▶ _EXERCISE_:
What appears from the first line of the records below through the line containing "TOF pin SCL: D10 -> A5" must be reproduced verbatim.

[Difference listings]
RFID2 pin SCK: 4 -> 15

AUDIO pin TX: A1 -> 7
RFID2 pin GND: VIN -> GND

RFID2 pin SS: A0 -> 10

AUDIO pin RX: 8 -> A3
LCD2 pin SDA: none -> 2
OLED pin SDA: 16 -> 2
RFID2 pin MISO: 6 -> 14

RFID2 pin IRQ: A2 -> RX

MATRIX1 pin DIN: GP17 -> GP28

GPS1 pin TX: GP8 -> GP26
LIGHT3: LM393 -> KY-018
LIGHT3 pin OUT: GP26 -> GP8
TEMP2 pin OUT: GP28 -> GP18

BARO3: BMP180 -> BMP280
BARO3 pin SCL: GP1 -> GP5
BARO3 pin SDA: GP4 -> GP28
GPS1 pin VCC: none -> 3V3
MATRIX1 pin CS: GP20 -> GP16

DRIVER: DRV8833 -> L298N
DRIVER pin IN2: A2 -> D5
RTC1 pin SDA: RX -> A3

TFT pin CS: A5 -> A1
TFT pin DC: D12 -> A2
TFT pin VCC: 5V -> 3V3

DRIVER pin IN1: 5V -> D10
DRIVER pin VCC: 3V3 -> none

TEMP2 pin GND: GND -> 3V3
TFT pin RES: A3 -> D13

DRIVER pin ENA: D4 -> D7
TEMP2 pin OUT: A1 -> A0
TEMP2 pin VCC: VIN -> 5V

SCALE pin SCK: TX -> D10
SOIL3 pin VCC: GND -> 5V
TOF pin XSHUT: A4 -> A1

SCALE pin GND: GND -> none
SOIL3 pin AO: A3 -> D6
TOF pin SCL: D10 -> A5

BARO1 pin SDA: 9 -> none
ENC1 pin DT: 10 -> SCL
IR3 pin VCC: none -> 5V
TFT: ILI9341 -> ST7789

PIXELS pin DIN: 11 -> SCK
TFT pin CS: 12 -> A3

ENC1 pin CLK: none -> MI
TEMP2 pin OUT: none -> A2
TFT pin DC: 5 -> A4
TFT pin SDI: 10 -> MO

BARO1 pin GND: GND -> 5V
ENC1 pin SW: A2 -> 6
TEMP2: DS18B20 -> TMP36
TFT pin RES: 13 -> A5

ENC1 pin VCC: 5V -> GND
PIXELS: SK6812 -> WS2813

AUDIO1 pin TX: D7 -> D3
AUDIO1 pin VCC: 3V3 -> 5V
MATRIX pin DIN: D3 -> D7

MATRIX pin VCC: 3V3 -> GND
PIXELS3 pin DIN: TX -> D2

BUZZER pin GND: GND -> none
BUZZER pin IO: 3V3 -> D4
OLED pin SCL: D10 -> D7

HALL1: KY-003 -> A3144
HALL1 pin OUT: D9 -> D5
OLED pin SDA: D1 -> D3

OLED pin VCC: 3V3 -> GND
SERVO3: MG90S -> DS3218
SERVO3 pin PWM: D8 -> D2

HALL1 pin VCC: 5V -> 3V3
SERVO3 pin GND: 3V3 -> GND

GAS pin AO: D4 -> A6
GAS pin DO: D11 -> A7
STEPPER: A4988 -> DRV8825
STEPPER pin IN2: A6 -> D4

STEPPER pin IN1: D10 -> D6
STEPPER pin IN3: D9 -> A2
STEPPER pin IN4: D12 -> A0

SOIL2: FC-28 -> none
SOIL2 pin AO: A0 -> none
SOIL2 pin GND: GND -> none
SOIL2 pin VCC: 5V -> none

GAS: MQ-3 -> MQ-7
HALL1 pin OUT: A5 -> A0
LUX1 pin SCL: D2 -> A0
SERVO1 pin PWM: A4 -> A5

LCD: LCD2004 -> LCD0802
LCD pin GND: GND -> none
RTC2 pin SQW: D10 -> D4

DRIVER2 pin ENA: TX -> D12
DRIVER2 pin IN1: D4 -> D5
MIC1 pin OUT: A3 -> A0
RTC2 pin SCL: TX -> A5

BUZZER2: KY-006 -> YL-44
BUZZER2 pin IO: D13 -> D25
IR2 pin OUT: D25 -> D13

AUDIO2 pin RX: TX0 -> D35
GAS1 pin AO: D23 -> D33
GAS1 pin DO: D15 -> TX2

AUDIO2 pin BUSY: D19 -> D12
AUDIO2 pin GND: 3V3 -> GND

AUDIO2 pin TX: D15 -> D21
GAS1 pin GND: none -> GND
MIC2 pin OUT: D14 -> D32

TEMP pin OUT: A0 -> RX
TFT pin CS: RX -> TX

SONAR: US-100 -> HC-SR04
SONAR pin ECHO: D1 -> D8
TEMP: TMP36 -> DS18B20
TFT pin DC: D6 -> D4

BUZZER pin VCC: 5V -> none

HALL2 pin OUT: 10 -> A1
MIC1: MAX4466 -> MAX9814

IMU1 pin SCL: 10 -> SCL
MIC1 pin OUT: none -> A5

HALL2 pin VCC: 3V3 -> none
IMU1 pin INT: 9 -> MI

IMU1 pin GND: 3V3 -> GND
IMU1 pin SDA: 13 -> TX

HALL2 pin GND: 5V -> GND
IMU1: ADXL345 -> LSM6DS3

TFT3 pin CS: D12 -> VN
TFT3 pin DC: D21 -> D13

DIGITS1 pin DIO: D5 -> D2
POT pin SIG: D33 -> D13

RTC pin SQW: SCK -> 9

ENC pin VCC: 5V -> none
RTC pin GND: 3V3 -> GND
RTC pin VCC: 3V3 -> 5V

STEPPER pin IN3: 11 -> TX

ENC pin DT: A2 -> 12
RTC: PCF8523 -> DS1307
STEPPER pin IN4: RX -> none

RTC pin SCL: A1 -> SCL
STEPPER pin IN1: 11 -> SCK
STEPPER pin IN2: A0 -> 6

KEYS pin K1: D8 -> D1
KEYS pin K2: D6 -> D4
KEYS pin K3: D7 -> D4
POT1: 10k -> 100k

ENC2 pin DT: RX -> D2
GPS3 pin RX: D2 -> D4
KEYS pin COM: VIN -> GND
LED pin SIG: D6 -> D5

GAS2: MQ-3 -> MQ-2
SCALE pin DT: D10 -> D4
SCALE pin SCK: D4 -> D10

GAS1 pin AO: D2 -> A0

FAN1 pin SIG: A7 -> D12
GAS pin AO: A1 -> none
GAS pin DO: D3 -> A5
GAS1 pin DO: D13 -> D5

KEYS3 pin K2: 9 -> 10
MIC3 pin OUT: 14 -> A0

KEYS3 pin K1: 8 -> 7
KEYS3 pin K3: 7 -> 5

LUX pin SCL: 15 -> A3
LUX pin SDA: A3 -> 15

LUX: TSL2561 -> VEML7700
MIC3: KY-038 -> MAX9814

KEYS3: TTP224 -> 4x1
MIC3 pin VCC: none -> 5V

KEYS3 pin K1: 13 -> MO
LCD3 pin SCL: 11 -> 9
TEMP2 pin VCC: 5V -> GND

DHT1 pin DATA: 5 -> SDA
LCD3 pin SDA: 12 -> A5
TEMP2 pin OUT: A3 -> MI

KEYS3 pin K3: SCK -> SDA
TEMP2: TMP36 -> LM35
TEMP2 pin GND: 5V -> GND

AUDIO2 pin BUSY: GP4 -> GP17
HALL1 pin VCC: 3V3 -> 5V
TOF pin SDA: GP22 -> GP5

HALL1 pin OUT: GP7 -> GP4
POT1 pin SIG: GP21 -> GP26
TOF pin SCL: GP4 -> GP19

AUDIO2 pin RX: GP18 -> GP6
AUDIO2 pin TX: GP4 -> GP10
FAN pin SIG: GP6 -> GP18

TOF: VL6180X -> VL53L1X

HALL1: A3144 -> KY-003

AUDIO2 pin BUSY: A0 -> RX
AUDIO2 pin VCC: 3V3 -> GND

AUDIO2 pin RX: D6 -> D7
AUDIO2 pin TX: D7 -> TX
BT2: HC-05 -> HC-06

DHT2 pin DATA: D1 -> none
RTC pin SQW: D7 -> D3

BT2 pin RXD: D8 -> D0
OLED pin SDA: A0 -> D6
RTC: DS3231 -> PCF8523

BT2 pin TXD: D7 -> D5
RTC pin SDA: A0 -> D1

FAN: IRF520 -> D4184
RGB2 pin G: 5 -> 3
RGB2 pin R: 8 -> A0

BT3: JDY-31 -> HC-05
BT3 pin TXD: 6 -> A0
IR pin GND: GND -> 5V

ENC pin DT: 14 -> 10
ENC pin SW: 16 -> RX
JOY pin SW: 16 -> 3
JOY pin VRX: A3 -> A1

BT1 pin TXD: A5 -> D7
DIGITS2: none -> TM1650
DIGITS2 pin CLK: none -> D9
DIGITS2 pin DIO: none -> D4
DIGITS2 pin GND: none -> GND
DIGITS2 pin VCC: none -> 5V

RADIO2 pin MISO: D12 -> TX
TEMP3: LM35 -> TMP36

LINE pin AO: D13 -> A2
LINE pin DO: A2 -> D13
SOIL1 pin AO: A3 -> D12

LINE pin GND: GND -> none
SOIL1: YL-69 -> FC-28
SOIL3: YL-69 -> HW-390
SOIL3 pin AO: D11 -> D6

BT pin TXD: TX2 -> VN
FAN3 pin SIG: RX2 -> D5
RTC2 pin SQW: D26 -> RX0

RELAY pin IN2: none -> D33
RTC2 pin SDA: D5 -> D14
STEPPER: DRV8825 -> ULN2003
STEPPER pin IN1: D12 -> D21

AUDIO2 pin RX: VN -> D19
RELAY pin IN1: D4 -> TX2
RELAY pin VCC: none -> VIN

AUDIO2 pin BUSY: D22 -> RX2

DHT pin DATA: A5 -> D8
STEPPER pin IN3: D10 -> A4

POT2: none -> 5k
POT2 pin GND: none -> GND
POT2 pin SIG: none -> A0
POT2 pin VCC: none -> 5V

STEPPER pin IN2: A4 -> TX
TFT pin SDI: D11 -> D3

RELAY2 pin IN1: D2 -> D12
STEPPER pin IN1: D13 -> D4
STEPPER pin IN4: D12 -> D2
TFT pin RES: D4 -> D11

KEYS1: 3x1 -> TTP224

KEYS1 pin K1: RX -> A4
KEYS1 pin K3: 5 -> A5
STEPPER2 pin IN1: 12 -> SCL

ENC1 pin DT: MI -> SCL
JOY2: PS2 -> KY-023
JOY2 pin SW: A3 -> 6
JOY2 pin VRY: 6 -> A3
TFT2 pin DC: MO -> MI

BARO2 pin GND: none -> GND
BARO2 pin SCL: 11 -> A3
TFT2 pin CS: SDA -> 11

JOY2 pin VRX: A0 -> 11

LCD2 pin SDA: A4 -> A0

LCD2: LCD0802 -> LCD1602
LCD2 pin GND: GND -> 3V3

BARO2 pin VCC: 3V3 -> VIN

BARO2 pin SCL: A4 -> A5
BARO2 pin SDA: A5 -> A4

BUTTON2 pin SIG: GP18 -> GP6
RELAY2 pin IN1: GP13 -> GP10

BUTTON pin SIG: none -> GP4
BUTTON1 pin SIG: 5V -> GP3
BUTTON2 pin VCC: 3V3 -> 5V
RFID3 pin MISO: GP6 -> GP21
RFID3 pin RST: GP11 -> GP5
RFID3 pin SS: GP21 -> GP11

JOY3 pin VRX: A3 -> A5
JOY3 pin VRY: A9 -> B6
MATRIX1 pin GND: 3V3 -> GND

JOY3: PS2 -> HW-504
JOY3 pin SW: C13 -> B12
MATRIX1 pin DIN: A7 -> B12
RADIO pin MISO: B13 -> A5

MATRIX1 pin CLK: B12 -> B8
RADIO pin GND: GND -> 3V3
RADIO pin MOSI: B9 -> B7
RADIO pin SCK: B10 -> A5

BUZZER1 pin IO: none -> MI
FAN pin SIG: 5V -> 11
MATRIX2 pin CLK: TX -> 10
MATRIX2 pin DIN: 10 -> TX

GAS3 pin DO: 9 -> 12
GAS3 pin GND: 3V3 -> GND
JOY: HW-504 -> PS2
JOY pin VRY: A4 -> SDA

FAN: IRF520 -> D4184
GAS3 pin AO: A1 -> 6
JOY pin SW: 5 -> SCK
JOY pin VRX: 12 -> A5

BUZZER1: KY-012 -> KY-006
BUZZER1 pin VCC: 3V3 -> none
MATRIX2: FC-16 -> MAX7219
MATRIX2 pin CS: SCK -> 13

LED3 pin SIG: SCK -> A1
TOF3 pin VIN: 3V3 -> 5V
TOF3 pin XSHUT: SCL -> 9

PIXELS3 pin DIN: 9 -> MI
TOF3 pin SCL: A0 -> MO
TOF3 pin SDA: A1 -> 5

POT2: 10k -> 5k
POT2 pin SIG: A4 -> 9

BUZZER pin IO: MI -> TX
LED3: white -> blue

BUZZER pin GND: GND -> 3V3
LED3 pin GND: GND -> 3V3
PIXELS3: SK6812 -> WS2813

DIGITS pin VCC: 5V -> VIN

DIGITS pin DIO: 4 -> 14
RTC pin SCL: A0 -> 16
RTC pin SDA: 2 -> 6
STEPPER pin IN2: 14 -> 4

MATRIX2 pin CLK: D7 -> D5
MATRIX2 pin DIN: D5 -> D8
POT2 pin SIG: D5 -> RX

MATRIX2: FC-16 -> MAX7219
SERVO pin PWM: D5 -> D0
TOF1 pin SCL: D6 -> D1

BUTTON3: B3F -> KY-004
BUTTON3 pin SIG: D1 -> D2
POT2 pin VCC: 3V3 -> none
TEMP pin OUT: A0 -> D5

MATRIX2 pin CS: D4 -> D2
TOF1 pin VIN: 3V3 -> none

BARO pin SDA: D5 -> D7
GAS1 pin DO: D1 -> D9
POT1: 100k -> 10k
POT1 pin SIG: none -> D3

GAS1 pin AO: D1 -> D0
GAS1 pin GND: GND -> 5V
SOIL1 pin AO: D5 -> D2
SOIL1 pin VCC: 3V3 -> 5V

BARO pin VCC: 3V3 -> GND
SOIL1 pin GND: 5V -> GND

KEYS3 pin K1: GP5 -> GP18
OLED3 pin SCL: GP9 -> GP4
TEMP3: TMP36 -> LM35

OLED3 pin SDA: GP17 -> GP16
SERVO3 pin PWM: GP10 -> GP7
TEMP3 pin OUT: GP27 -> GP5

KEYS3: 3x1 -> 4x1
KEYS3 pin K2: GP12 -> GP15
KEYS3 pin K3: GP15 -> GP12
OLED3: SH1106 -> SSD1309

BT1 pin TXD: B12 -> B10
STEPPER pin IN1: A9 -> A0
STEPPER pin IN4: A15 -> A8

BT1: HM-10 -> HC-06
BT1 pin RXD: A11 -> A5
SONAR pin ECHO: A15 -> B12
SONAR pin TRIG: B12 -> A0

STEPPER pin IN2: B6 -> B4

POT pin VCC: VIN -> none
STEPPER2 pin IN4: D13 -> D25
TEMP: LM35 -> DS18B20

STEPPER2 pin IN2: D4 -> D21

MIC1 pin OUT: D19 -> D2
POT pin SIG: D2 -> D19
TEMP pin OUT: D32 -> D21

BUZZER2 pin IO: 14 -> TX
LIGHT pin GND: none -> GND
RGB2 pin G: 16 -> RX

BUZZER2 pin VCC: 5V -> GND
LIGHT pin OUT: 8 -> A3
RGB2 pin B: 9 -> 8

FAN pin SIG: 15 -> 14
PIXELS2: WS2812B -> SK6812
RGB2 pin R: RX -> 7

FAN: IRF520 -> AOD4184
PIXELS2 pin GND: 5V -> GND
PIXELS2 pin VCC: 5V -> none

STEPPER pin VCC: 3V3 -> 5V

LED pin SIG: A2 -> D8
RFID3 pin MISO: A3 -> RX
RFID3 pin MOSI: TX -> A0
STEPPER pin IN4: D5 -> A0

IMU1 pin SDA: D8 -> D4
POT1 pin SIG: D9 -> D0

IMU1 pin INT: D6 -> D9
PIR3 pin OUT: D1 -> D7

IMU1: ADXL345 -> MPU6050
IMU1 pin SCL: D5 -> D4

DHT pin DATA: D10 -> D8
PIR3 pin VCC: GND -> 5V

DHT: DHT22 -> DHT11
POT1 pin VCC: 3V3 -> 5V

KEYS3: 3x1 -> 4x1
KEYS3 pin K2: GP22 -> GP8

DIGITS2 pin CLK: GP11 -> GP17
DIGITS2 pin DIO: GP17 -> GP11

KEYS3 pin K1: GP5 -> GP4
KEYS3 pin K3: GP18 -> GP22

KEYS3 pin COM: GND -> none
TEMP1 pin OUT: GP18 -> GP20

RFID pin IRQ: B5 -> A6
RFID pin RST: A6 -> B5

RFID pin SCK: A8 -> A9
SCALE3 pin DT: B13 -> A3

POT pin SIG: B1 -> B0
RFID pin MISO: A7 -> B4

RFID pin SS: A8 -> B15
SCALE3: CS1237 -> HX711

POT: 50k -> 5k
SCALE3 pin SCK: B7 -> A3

▶ _EXERCISE OUTPUT_:
RFID2 pin SCK: 4 -> 15

AUDIO pin TX: A1 -> 7
RFID2 pin GND: VIN -> GND

RFID2 pin SS: A0 -> 10

AUDIO pin RX: 8 -> A3
LCD2 pin SDA: none -> 2
OLED pin SDA: 16 -> 2
RFID2 pin MISO: 6 -> 14

RFID2 pin IRQ: A2 -> RX

MATRIX1 pin DIN: GP17 -> GP28

GPS1 pin TX: GP8 -> GP26
LIGHT3: LM393 -> KY-018
LIGHT3 pin OUT: GP26 -> GP8
TEMP2 pin OUT: GP28 -> GP18

BARO3: BMP180 -> BMP280
BARO3 pin SCL: GP1 -> GP5
BARO3 pin SDA: GP4 -> GP28
GPS1 pin VCC: none -> 3V3
MATRIX1 pin CS: GP20 -> GP16

DRIVER: DRV8833 -> L298N
DRIVER pin IN2: A2 -> D5
RTC1 pin SDA: RX -> A3

TFT pin CS: A5 -> A1
TFT pin DC: D12 -> A2
TFT pin VCC: 5V -> 3V3

DRIVER pin IN1: 5V -> D10
DRIVER pin VCC: 3V3 -> none

TEMP2 pin GND: GND -> 3V3
TFT pin RES: A3 -> D13

DRIVER pin ENA: D4 -> D7
TEMP2 pin OUT: A1 -> A0
TEMP2 pin VCC: VIN -> 5V

SCALE pin SCK: TX -> D10
SOIL3 pin VCC: GND -> 5V
TOF pin XSHUT: A4 -> A1

SCALE pin GND: GND -> none
SOIL3 pin AO: A3 -> D6
TOF pin SCL: D10 -> A5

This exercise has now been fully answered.